> **Task instructions**
For this exercise, transcribe every line of the material exactly and skip the pictures.

□ □ □ □

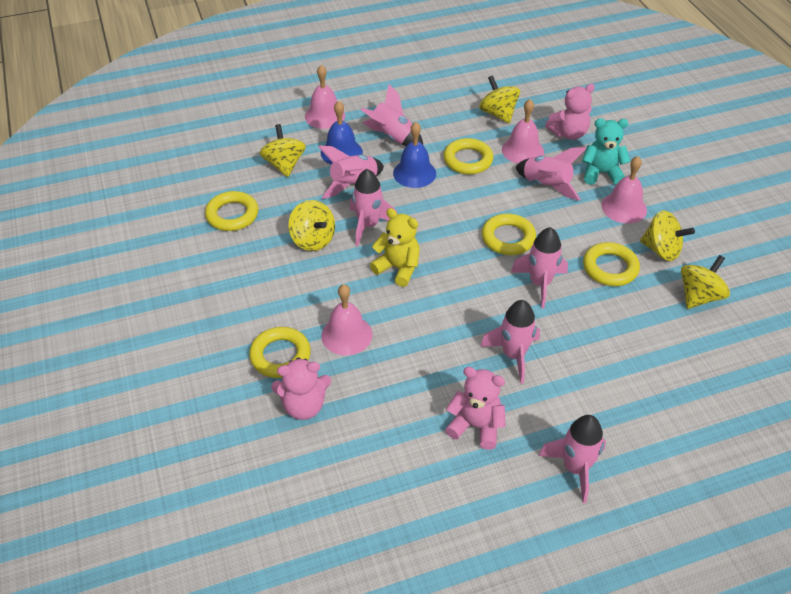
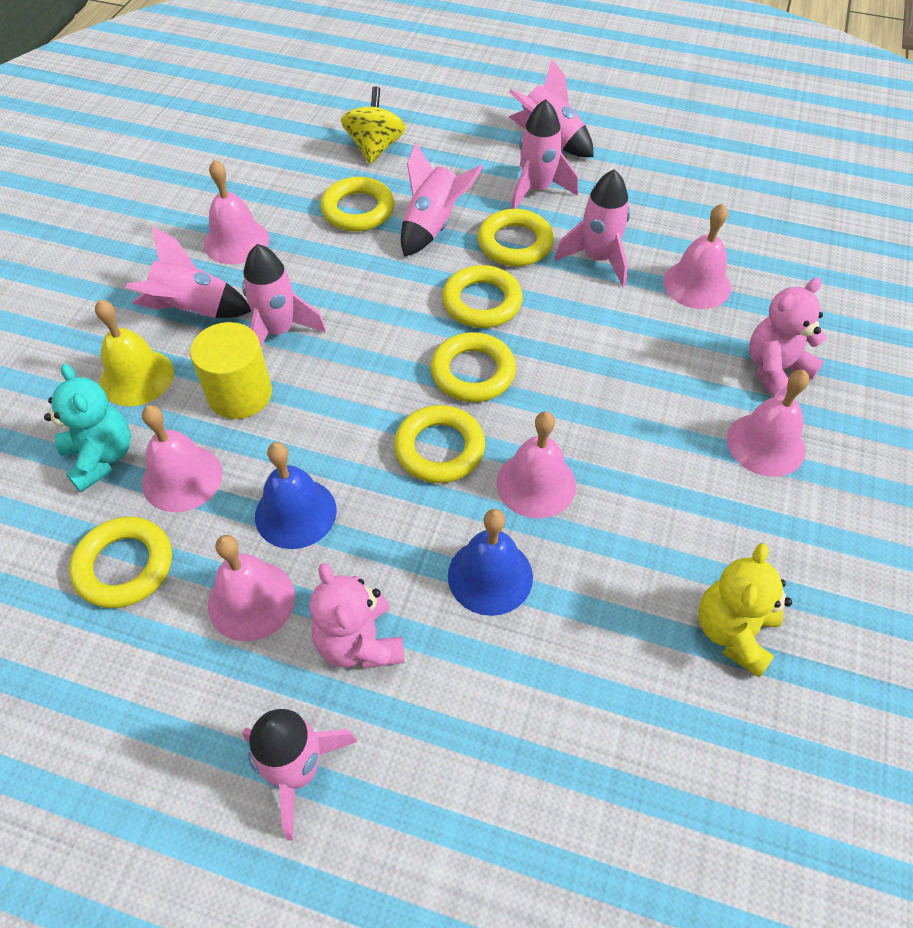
pink bell: [305,65,345,129] [321,284,372,355] [502,99,544,164] [602,156,647,224] = 4 -> [142,405,222,512] [204,160,269,264] [208,535,295,641] [497,411,576,518] [663,203,731,309] [727,370,809,477] = 6
pink teddy bear: [271,357,331,420] [445,367,506,450] [545,84,595,140] = 3 -> [309,563,405,669] [749,278,826,397] = 2
yellow bell: none = 0 -> [95,300,174,406] = 1
yellow cylinder: none = 0 -> [190,322,272,419] = 1
yellow ring: [205,191,258,231] [249,327,311,378] [443,138,493,174] [482,214,536,255] [583,242,640,286] = 5 -> [69,517,172,608] [320,177,394,232] [394,405,485,483] [430,332,516,402] [442,265,523,328] [477,209,554,266] = 6
yellow spinning top: [259,124,306,177] [288,200,335,251] [479,75,520,123] [640,210,695,261] [681,255,730,309] = 5 -> [341,87,406,164] = 1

□ □ □ □

> **Written response**
pink bell: [305,65,345,129] [321,284,372,355] [502,99,544,164] [602,156,647,224] = 4 -> [142,405,222,512] [204,160,269,264] [208,535,295,641] [497,411,576,518] [663,203,731,309] [727,370,809,477] = 6
pink teddy bear: [271,357,331,420] [445,367,506,450] [545,84,595,140] = 3 -> [309,563,405,669] [749,278,826,397] = 2
yellow bell: none = 0 -> [95,300,174,406] = 1
yellow cylinder: none = 0 -> [190,322,272,419] = 1
yellow ring: [205,191,258,231] [249,327,311,378] [443,138,493,174] [482,214,536,255] [583,242,640,286] = 5 -> [69,517,172,608] [320,177,394,232] [394,405,485,483] [430,332,516,402] [442,265,523,328] [477,209,554,266] = 6
yellow spinning top: [259,124,306,177] [288,200,335,251] [479,75,520,123] [640,210,695,261] [681,255,730,309] = 5 -> [341,87,406,164] = 1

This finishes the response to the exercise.